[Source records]
****

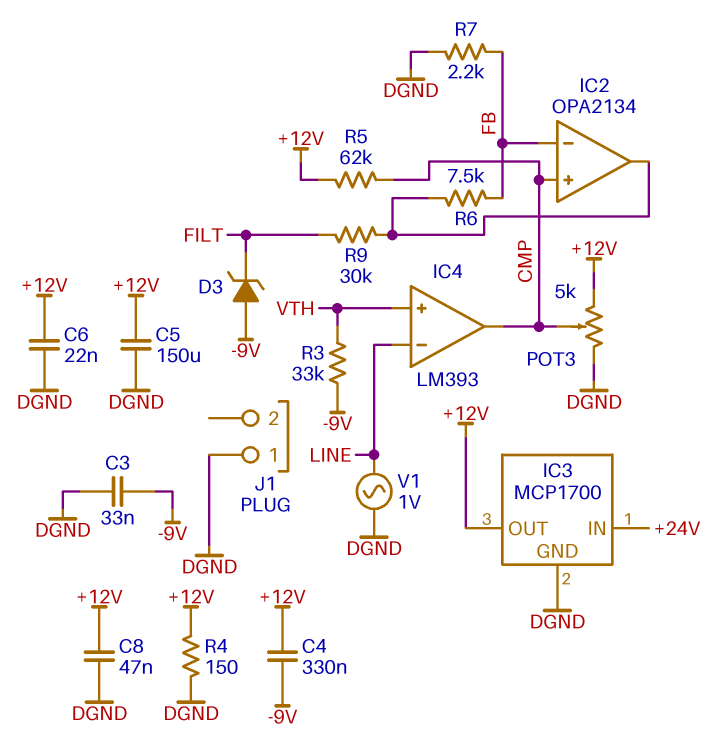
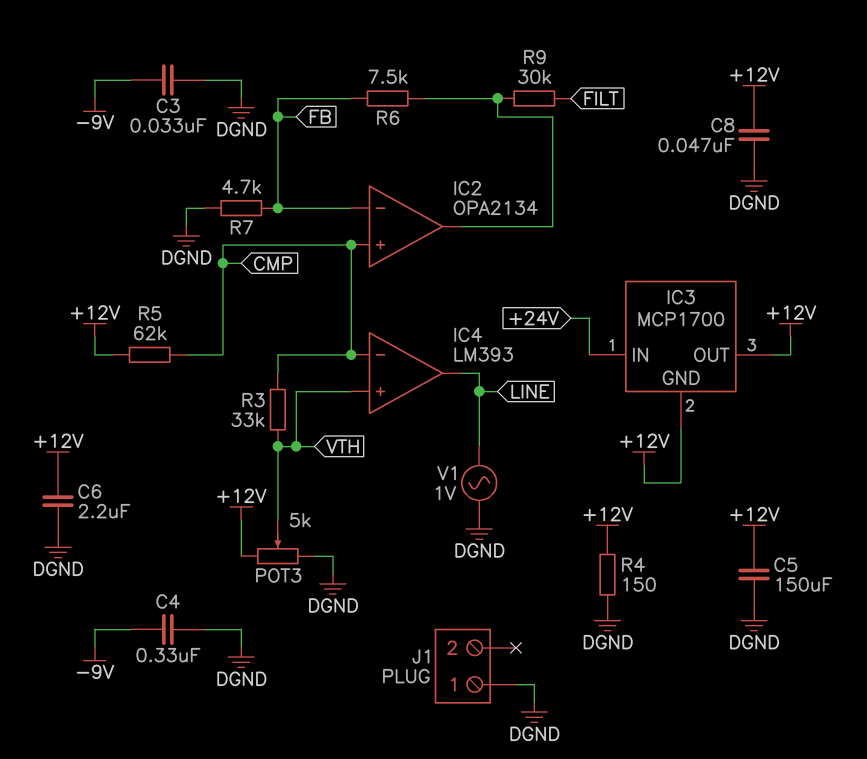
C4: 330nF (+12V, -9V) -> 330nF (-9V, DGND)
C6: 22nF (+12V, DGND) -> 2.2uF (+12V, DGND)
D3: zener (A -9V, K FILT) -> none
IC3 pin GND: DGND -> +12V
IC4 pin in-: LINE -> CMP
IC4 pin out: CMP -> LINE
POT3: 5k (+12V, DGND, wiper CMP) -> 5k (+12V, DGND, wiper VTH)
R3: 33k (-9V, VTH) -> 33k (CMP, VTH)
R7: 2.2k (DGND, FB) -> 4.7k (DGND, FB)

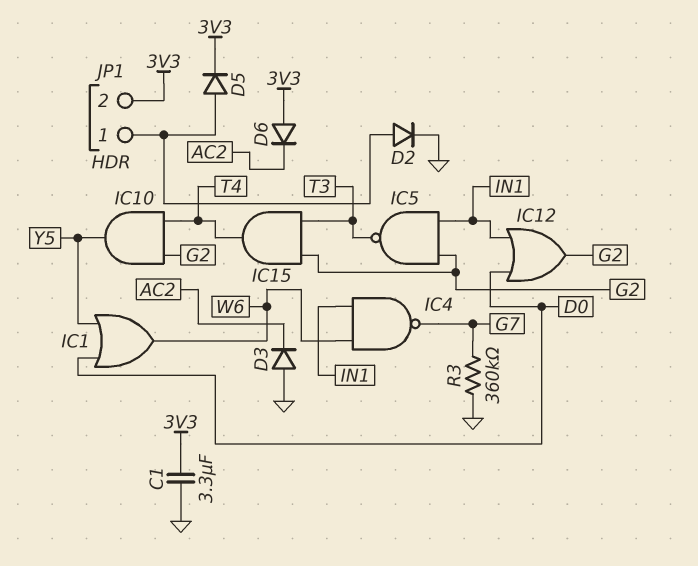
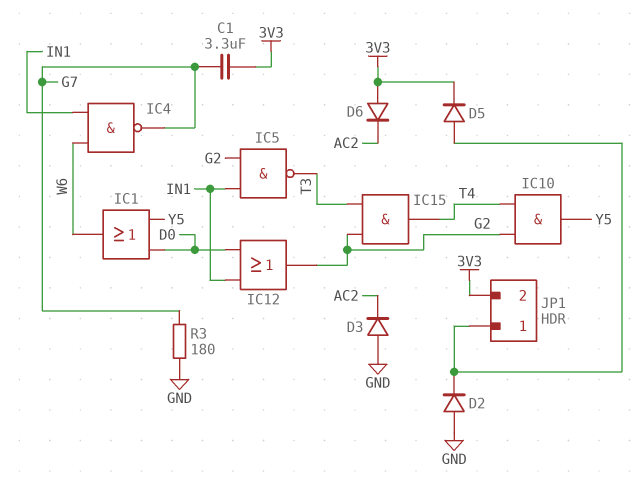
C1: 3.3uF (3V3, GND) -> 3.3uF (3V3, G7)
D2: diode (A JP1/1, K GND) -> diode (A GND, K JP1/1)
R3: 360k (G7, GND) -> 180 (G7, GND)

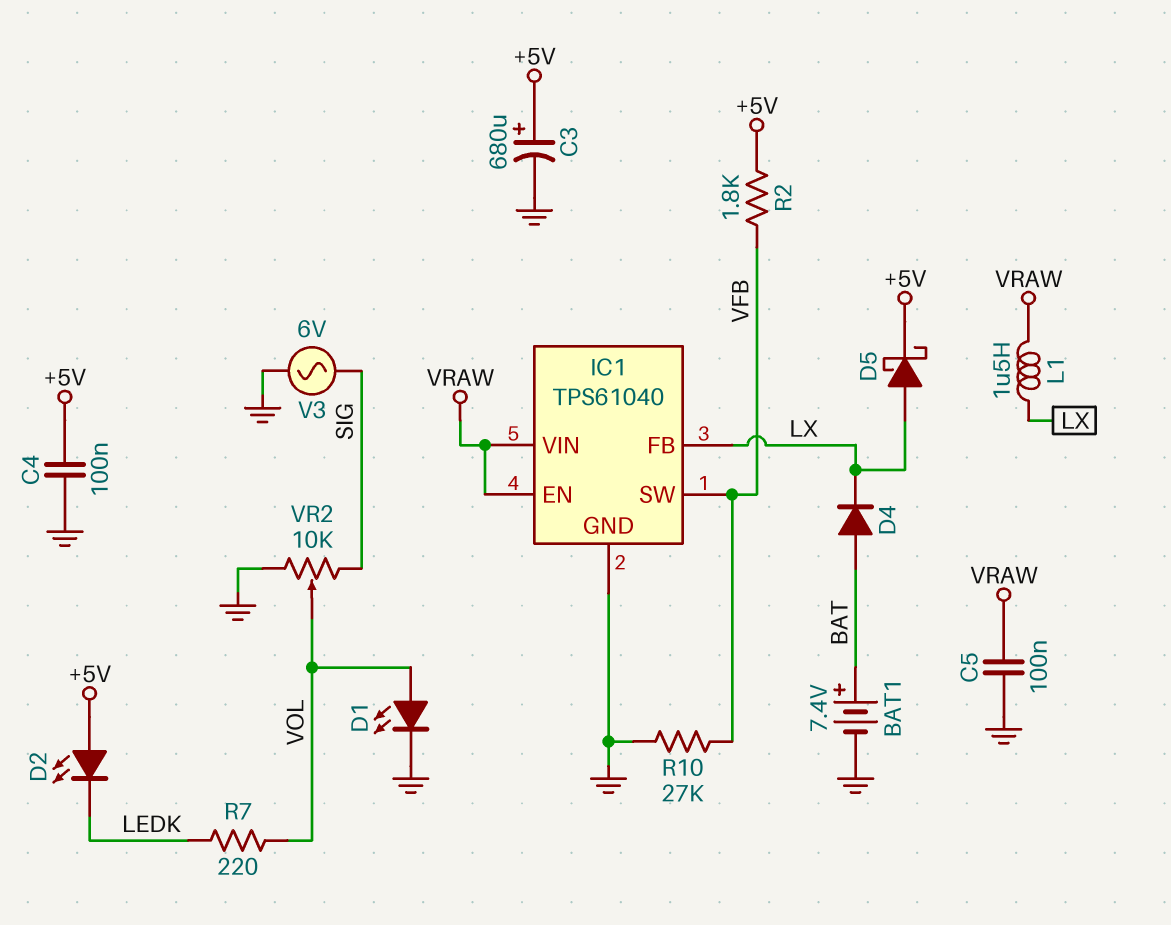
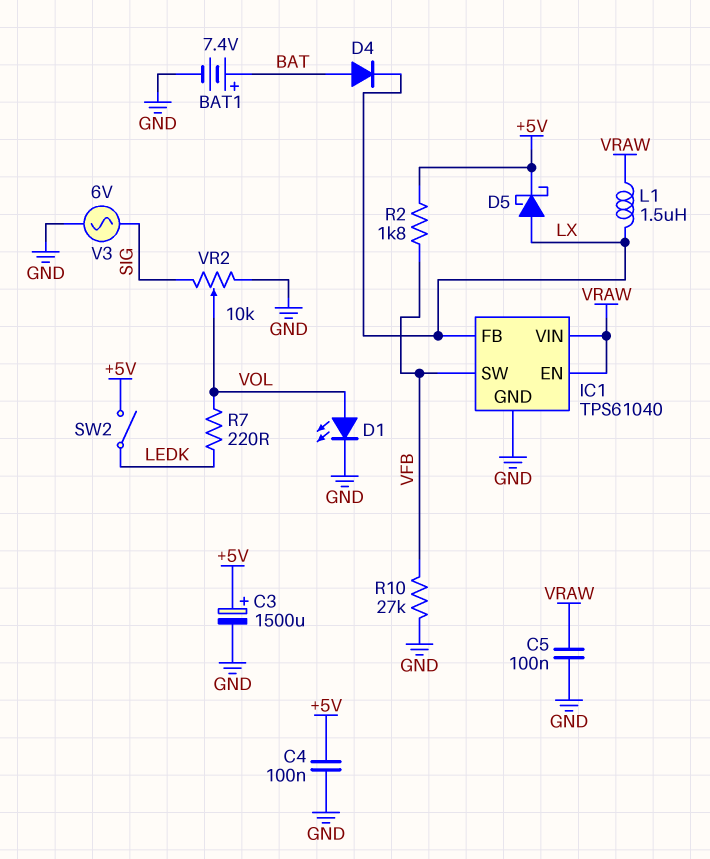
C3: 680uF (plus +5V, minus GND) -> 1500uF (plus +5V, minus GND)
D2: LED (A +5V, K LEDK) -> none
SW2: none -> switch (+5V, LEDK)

****

ABOUT THIS EXERCISE. A word-for-word copy of the records is needed, with no pictures carried over.

ANSWER BOX.
C4: 330nF (+12V, -9V) -> 330nF (-9V, DGND)
C6: 22nF (+12V, DGND) -> 2.2uF (+12V, DGND)
D3: zener (A -9V, K FILT) -> none
IC3 pin GND: DGND -> +12V
IC4 pin in-: LINE -> CMP
IC4 pin out: CMP -> LINE
POT3: 5k (+12V, DGND, wiper CMP) -> 5k (+12V, DGND, wiper VTH)
R3: 33k (-9V, VTH) -> 33k (CMP, VTH)
R7: 2.2k (DGND, FB) -> 4.7k (DGND, FB)

C1: 3.3uF (3V3, GND) -> 3.3uF (3V3, G7)
D2: diode (A JP1/1, K GND) -> diode (A GND, K JP1/1)
R3: 360k (G7, GND) -> 180 (G7, GND)

C3: 680uF (plus +5V, minus GND) -> 1500uF (plus +5V, minus GND)
D2: LED (A +5V, K LEDK) -> none
SW2: none -> switch (+5V, LEDK)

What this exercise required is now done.